## Work item
Retype, word for word, every line of the records below starting at the one that contains "white pan: 3 -> 4" and ending at the one that contains "brown cutting board: 3 -> 0"; include both of those lines and nothing more.

## Data to examine
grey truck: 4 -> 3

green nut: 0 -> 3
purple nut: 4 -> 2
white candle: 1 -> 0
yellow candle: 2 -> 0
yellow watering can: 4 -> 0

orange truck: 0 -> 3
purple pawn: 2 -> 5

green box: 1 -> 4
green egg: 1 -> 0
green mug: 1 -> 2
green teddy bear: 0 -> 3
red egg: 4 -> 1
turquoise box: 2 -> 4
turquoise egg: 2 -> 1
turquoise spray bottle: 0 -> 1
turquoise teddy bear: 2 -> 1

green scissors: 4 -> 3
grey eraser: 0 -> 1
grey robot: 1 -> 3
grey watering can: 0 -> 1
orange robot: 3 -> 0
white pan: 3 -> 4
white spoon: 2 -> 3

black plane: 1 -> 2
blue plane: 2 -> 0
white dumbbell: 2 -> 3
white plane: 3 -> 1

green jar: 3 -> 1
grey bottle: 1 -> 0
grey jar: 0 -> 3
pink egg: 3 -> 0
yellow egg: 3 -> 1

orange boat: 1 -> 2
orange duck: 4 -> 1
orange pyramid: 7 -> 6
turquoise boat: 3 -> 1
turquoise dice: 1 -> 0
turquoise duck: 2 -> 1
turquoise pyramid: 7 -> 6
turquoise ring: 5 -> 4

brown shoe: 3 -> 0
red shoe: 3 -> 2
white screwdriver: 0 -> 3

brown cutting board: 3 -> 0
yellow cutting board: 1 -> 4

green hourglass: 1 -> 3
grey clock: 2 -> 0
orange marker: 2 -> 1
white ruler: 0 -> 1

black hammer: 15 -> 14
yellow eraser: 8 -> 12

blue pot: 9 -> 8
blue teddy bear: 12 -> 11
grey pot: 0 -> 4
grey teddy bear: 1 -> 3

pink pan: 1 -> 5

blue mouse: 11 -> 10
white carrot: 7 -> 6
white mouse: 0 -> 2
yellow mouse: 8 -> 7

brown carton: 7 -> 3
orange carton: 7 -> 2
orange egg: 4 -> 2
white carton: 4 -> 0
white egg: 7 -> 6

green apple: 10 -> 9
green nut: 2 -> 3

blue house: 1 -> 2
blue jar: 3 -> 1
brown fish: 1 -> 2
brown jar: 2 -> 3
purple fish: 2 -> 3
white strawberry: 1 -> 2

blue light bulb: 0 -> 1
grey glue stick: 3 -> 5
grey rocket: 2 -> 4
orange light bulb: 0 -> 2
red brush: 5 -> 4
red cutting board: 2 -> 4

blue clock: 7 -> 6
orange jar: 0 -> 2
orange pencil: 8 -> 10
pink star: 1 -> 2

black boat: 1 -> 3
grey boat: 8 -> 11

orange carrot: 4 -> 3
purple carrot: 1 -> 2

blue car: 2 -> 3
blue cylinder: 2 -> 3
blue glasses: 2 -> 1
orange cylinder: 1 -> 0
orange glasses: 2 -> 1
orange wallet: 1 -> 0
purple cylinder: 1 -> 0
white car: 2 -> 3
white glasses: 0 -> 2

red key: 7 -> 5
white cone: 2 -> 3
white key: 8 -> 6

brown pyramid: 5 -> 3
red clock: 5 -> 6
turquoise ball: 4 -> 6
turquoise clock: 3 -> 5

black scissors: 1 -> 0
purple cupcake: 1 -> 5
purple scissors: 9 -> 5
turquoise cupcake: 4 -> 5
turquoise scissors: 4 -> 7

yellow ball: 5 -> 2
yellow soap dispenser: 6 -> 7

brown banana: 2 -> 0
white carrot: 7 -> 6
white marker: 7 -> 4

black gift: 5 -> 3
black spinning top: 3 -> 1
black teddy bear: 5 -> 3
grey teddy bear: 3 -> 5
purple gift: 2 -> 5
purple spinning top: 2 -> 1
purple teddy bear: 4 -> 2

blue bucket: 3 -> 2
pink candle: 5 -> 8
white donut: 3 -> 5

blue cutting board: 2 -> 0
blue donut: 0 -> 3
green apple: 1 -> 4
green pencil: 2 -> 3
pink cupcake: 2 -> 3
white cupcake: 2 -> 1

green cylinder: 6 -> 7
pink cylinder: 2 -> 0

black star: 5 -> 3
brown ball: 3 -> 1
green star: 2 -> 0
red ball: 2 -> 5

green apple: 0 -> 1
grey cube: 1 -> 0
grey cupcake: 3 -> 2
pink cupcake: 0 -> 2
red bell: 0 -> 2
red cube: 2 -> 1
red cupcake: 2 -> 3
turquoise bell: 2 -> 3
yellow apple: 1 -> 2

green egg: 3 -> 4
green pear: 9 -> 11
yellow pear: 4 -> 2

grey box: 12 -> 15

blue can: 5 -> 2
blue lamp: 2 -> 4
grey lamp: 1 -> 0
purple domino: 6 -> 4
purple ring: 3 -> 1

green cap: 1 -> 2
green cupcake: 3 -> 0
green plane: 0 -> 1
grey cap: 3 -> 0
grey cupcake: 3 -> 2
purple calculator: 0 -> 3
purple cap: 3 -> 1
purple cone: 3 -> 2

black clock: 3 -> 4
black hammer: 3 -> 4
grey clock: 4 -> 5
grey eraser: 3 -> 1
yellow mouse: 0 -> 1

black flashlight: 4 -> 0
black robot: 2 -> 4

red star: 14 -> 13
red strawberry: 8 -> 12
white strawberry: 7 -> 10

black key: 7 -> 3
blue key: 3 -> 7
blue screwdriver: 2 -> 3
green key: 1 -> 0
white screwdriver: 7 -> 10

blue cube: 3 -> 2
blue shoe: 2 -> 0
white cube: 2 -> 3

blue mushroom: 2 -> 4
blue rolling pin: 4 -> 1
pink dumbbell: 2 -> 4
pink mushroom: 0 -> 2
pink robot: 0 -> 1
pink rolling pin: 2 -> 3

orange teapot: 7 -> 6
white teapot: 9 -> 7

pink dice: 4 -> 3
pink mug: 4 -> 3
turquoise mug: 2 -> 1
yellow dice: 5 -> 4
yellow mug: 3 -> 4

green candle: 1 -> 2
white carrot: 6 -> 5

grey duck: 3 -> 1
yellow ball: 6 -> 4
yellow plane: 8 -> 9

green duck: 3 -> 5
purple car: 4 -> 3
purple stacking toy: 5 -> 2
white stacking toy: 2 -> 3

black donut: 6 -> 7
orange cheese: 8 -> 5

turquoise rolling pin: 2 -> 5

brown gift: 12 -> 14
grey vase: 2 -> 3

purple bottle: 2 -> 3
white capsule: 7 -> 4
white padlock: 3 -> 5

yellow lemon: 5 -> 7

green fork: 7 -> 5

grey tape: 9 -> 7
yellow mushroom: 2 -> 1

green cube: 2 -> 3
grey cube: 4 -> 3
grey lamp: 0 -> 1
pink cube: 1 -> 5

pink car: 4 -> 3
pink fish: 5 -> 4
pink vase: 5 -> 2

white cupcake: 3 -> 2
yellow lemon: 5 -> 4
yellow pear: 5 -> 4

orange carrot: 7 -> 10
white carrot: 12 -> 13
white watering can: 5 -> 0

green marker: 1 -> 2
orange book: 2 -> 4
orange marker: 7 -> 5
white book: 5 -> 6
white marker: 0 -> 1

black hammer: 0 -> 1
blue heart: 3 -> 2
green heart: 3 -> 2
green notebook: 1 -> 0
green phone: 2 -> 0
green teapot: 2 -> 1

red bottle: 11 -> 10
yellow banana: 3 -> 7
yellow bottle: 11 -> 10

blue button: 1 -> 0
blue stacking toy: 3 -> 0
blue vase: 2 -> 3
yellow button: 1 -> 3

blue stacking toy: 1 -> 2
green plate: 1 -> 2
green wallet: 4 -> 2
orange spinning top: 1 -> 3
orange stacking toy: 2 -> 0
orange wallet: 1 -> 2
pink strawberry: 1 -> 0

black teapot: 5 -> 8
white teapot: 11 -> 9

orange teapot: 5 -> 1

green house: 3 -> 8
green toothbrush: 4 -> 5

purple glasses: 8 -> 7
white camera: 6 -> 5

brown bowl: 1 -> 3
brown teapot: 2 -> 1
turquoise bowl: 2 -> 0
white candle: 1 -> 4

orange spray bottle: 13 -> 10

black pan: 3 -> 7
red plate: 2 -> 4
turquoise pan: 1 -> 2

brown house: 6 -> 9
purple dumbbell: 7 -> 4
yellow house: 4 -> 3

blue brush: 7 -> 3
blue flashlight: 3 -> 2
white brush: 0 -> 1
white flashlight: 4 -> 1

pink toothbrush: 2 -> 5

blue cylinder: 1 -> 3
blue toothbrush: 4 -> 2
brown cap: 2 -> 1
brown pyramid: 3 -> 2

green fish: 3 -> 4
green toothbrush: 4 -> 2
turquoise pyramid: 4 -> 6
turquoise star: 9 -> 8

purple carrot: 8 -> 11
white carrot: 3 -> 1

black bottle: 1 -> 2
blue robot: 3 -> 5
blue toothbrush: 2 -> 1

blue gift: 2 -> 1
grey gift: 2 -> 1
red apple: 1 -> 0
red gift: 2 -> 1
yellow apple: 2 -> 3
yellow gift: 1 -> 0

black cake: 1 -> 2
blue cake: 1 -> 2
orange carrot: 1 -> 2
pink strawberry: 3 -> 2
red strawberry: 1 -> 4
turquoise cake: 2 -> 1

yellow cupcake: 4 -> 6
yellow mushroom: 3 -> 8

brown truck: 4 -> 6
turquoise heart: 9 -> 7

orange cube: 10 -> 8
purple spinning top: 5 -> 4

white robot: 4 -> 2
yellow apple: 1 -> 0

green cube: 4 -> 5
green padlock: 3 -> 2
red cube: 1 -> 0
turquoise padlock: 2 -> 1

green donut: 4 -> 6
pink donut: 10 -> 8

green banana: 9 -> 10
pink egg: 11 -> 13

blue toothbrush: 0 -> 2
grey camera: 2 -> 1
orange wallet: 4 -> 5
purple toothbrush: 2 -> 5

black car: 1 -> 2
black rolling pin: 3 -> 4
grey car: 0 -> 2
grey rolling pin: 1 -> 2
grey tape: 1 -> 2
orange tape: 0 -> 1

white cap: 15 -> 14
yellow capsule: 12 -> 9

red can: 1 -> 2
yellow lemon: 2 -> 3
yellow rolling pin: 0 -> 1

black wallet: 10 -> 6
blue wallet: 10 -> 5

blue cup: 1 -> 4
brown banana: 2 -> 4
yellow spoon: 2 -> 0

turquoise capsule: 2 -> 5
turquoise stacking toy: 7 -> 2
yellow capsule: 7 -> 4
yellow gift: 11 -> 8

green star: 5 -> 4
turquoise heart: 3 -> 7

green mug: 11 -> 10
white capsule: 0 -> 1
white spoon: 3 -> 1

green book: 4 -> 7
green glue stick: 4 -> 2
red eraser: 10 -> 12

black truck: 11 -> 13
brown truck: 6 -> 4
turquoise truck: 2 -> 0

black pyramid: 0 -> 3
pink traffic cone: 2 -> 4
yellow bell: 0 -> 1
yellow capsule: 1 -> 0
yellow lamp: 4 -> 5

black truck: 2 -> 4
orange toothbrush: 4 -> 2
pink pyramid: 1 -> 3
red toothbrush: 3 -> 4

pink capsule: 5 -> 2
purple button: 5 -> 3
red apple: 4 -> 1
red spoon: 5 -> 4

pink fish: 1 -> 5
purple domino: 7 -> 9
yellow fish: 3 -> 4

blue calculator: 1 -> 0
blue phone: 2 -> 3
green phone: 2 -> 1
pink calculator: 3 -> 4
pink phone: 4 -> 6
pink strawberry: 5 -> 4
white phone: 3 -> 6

## Finished task
white pan: 3 -> 4
white spoon: 2 -> 3

black plane: 1 -> 2
blue plane: 2 -> 0
white dumbbell: 2 -> 3
white plane: 3 -> 1

green jar: 3 -> 1
grey bottle: 1 -> 0
grey jar: 0 -> 3
pink egg: 3 -> 0
yellow egg: 3 -> 1

orange boat: 1 -> 2
orange duck: 4 -> 1
orange pyramid: 7 -> 6
turquoise boat: 3 -> 1
turquoise dice: 1 -> 0
turquoise duck: 2 -> 1
turquoise pyramid: 7 -> 6
turquoise ring: 5 -> 4

brown shoe: 3 -> 0
red shoe: 3 -> 2
white screwdriver: 0 -> 3

brown cutting board: 3 -> 0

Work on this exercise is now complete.